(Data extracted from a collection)
= = = = = = =

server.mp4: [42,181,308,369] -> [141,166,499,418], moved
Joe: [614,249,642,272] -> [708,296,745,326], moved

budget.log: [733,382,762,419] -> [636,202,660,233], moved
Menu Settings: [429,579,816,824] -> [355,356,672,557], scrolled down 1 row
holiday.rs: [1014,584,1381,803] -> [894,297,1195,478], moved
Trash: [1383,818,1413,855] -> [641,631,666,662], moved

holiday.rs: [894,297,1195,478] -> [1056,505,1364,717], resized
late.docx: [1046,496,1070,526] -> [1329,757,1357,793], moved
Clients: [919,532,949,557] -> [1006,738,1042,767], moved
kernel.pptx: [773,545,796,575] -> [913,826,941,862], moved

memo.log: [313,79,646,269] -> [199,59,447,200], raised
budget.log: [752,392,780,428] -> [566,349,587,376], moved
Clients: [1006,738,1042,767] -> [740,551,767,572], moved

= = = = = = =

Exactly reproduce the lines of the entries above, from the one containing "budget.log: [752,392,780,428] ->" to the very last, and no others.

budget.log: [752,392,780,428] -> [566,349,587,376], moved
Clients: [1006,738,1042,767] -> [740,551,767,572], moved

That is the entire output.